### [PROBLEM DETAILS]
All records, exactly as written, minus the pictures: copy them out.

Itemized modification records
⟨

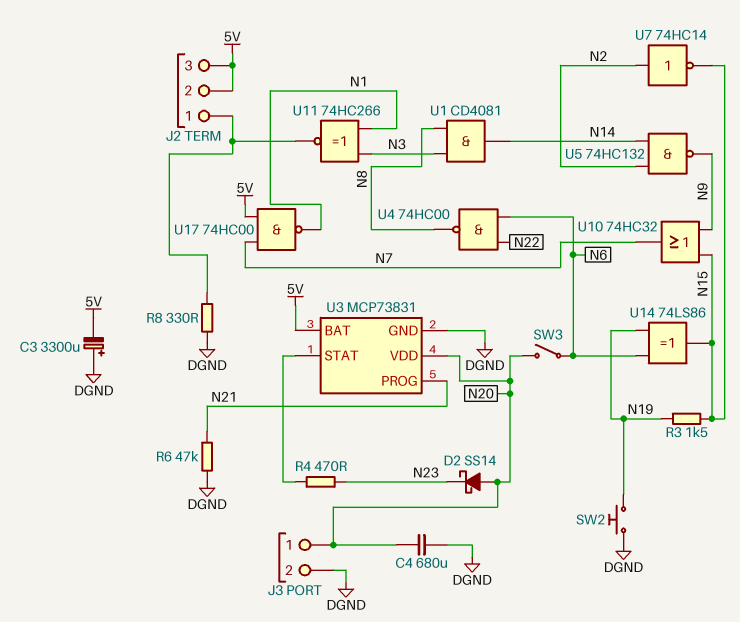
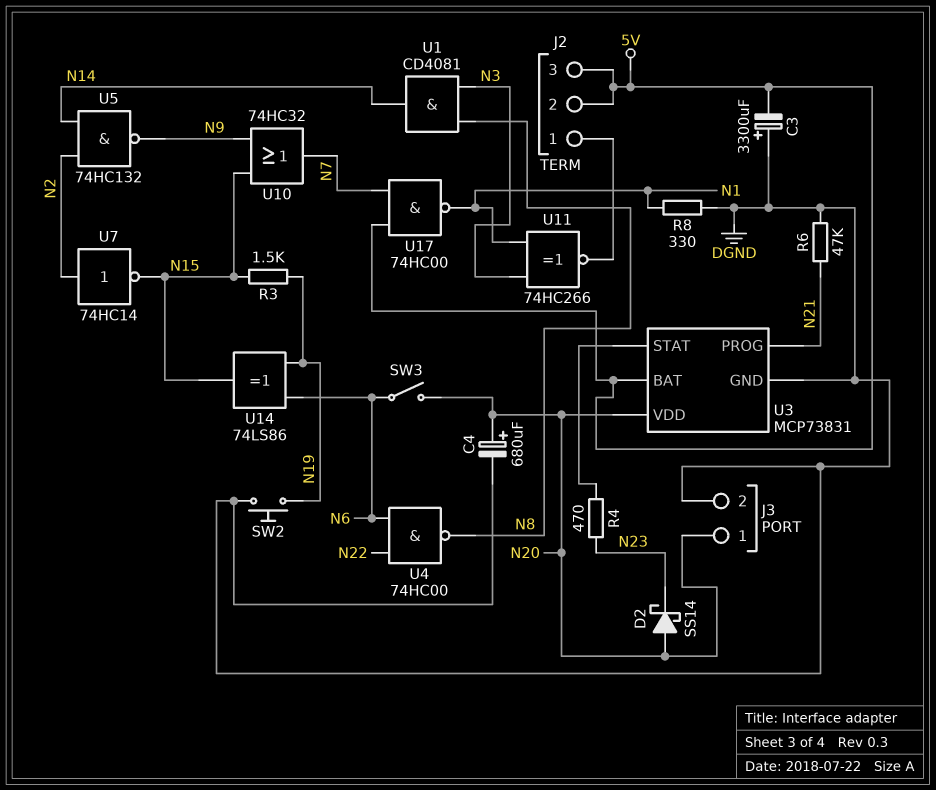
C4: 680uF (DGND, N20) -> 680uF (plus N20, minus DGND)
R8: 330 (DGND, J2/1) -> 330 (DGND, N1)

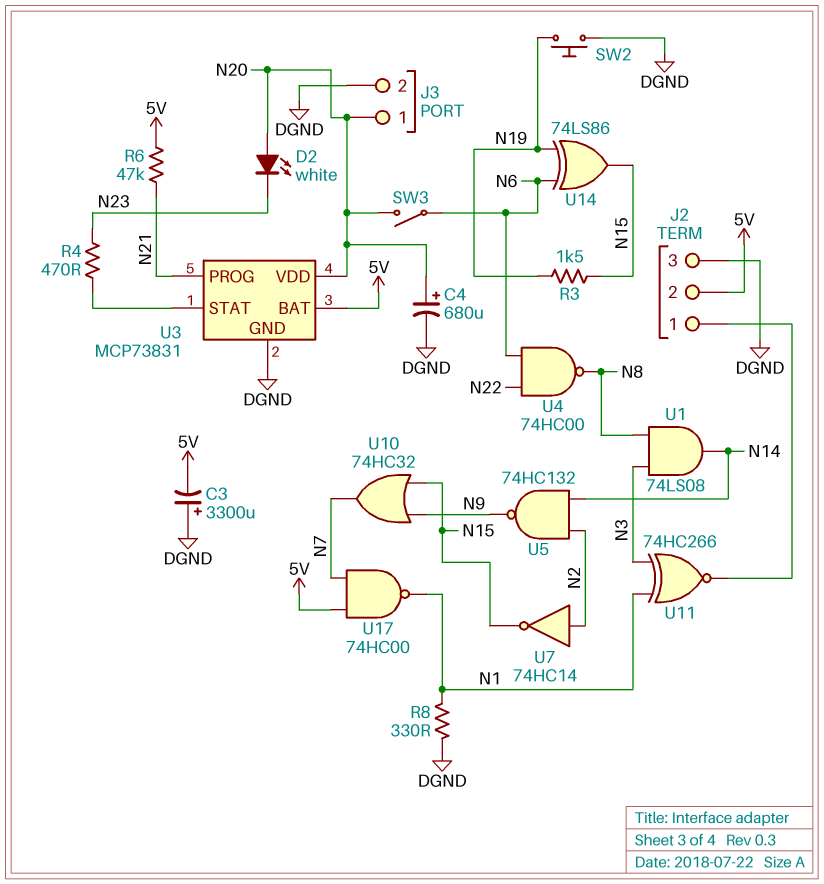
D2: schottky SS14 (A N20, K N23) -> LED white (A N20, K N23)
J2 pin 3: 5V -> DGND
R6: 47k (DGND, N21) -> 47k (5V, N21)
U1: AND CD4081 (in N3, in N8, out N14) -> AND 74LS08 (in N3, in N8, out N14)

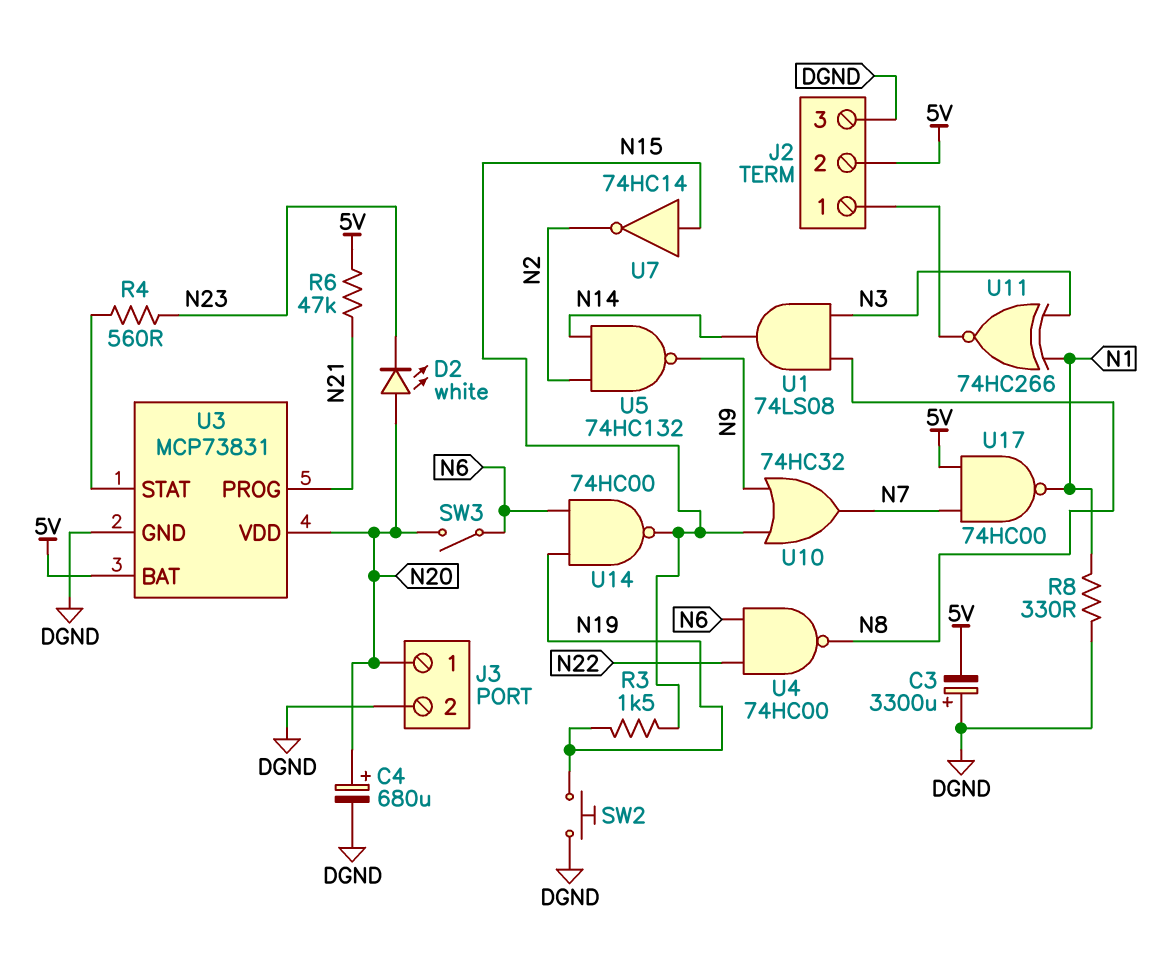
R4: 470 (N23, U3/STAT) -> 560 (N23, U3/STAT)
U7: NOT 74HC14 (in N2, out N15) -> NOT 74HC14 (in N15, out N2)
U14: XOR 74LS86 (in N6, in N19, out N15) -> NAND 74HC00 (in N6, in N19, out N15)

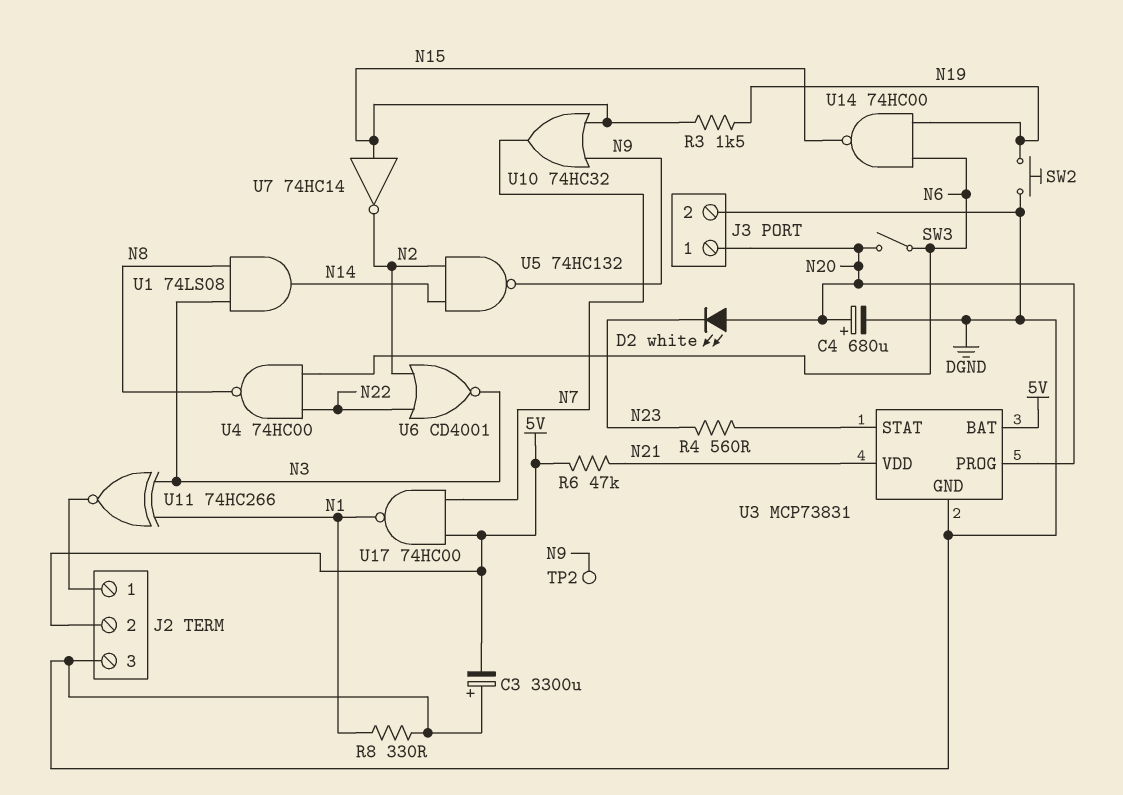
TP2: none -> test point (N9)
U3 pin PROG: N21 -> N20
U3 pin VDD: N20 -> N21
U6: none -> NOR CD4001 (in N2, in N22, out N3)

⟩

### [EXERCISE OUTPUT]
C4: 680uF (DGND, N20) -> 680uF (plus N20, minus DGND)
R8: 330 (DGND, J2/1) -> 330 (DGND, N1)

D2: schottky SS14 (A N20, K N23) -> LED white (A N20, K N23)
J2 pin 3: 5V -> DGND
R6: 47k (DGND, N21) -> 47k (5V, N21)
U1: AND CD4081 (in N3, in N8, out N14) -> AND 74LS08 (in N3, in N8, out N14)

R4: 470 (N23, U3/STAT) -> 560 (N23, U3/STAT)
U7: NOT 74HC14 (in N2, out N15) -> NOT 74HC14 (in N15, out N2)
U14: XOR 74LS86 (in N6, in N19, out N15) -> NAND 74HC00 (in N6, in N19, out N15)

TP2: none -> test point (N9)
U3 pin PROG: N21 -> N20
U3 pin VDD: N20 -> N21
U6: none -> NOR CD4001 (in N2, in N22, out N3)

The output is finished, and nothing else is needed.